§ Detected change data:
========

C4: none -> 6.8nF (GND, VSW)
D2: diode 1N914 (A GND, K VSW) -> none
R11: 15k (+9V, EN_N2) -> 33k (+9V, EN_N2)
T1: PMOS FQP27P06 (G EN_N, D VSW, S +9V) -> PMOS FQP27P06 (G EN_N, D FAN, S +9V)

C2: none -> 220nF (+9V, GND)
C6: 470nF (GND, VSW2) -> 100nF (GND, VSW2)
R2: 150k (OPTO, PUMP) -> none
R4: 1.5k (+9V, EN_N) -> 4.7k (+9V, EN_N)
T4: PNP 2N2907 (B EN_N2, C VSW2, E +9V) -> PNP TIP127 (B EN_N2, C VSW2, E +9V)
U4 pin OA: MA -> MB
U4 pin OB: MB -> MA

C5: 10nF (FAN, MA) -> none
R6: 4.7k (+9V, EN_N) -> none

========

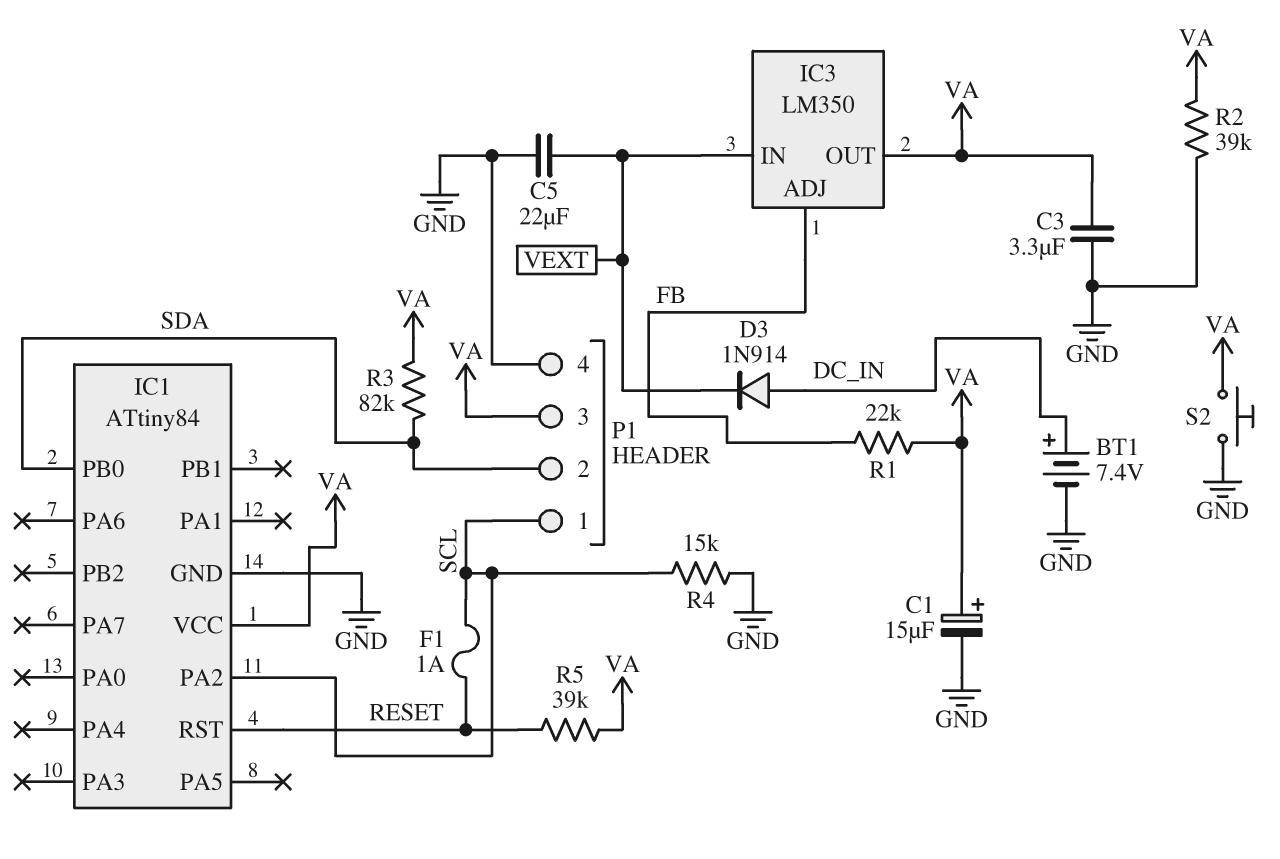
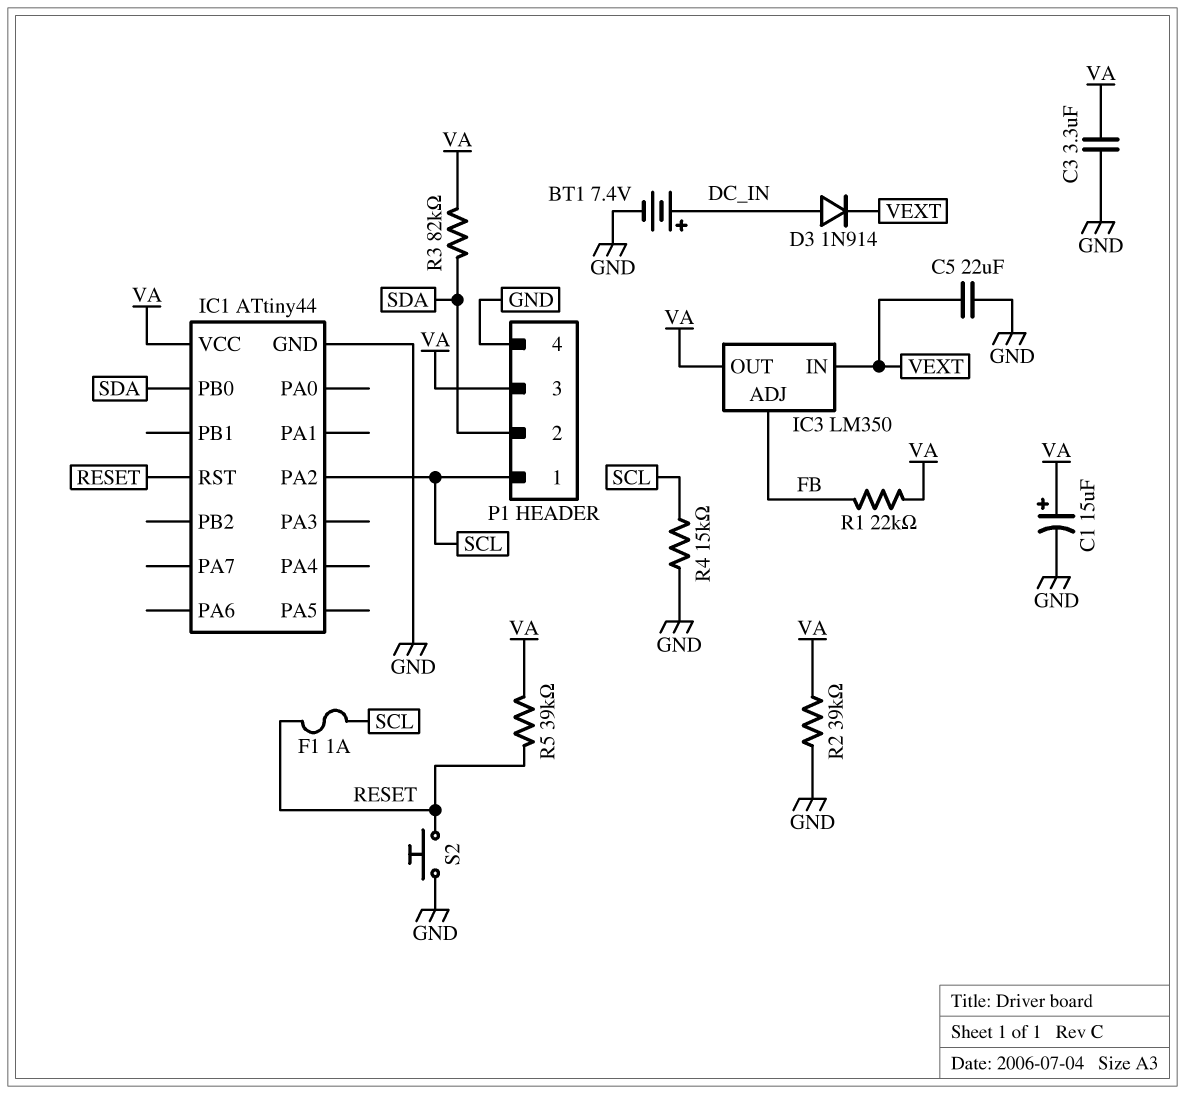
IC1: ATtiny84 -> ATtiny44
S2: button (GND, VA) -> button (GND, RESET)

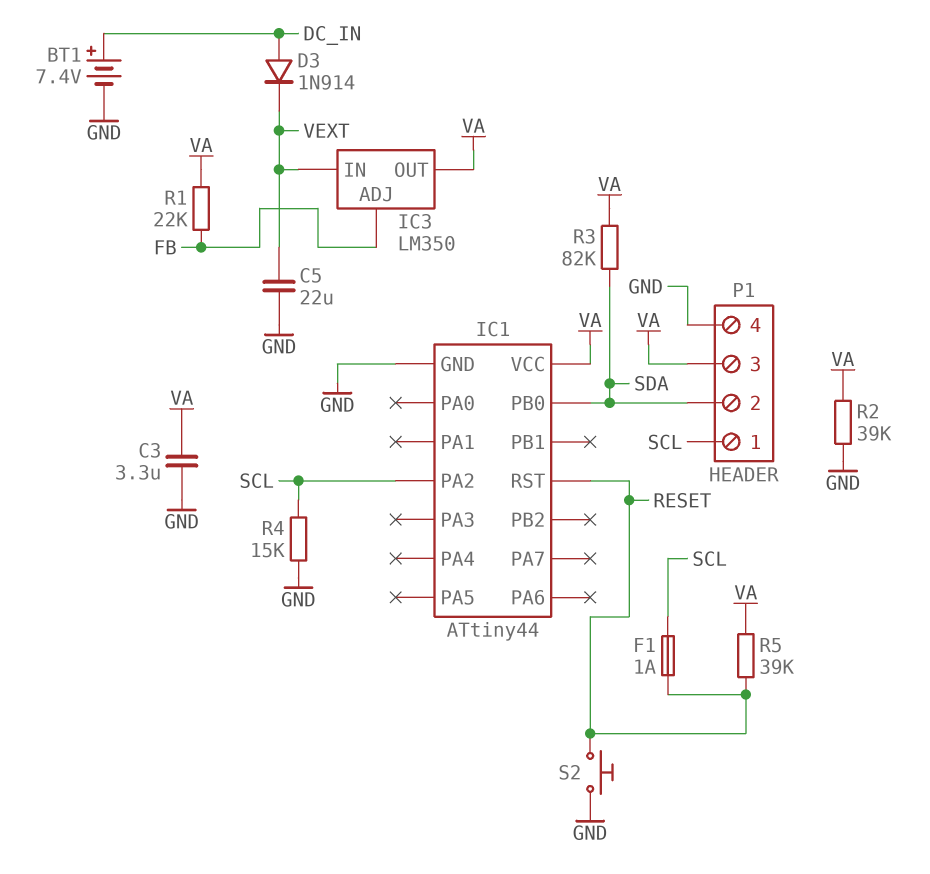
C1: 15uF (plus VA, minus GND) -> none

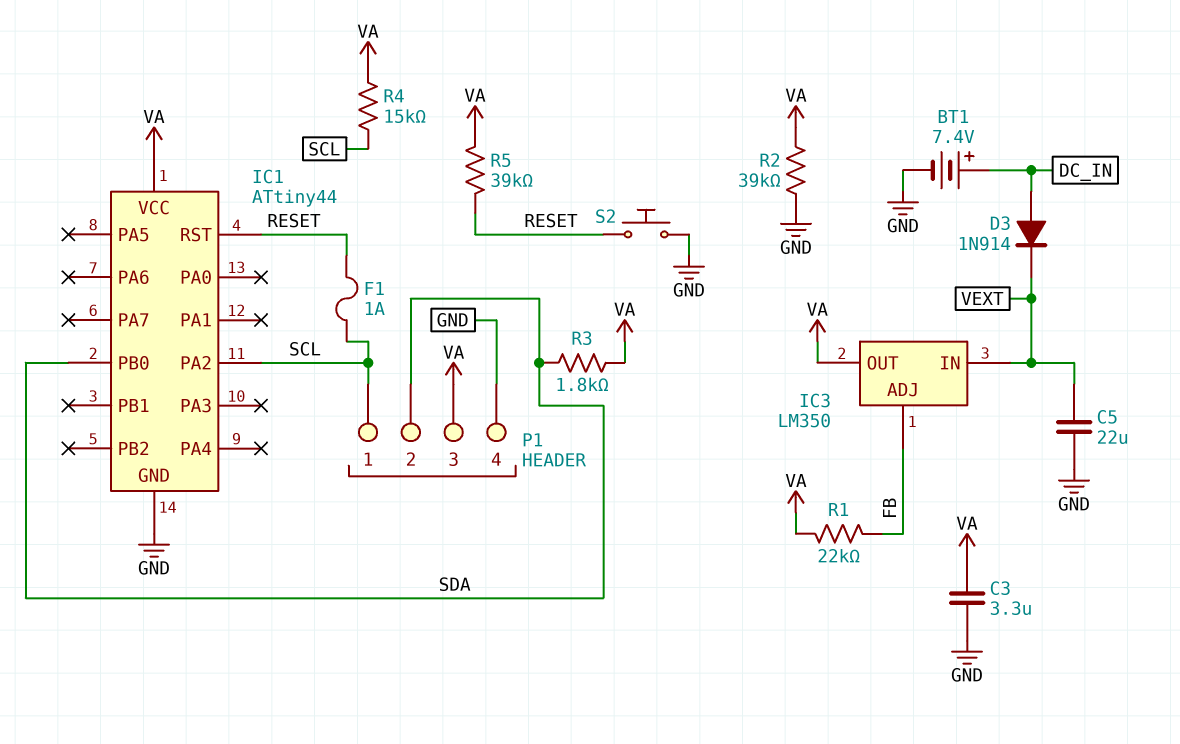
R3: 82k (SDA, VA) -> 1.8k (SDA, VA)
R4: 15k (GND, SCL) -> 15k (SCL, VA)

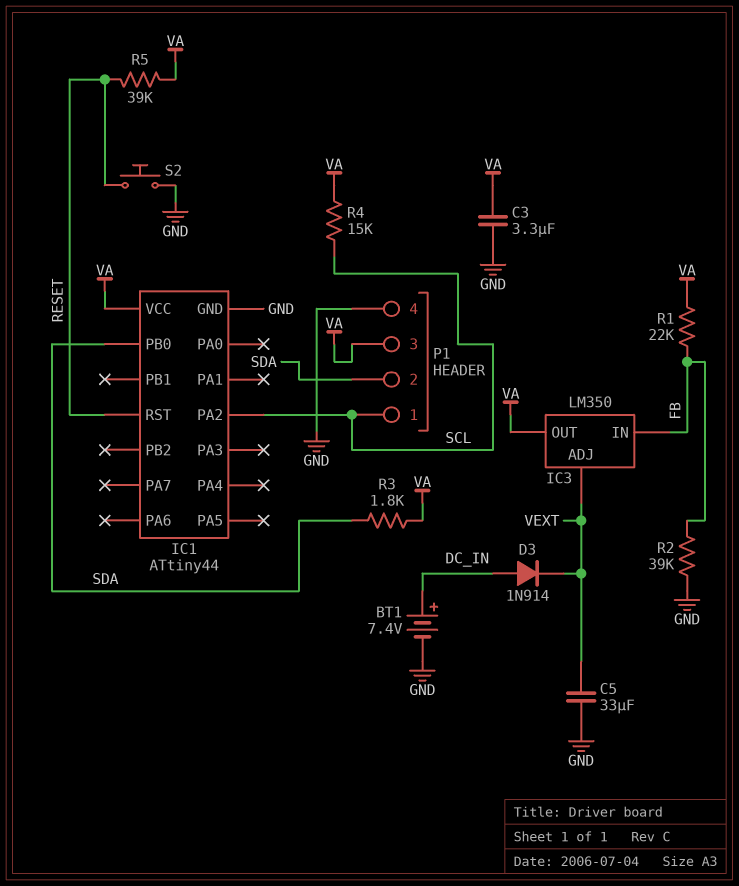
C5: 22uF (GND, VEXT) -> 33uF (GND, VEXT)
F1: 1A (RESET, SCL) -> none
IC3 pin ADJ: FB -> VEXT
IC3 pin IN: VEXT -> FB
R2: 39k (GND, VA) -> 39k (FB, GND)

========

§ About this exercise:
Of all the entries above, retype exactly the lines from the line with "R2: 150k (OPTO, PUMP) -> none" to the line with "R6: 4.7k (+9V, EN_N) -> none", both included, and no others.

§ Response to this task:
R2: 150k (OPTO, PUMP) -> none
R4: 1.5k (+9V, EN_N) -> 4.7k (+9V, EN_N)
T4: PNP 2N2907 (B EN_N2, C VSW2, E +9V) -> PNP TIP127 (B EN_N2, C VSW2, E +9V)
U4 pin OA: MA -> MB
U4 pin OB: MB -> MA

C5: 10nF (FAN, MA) -> none
R6: 4.7k (+9V, EN_N) -> none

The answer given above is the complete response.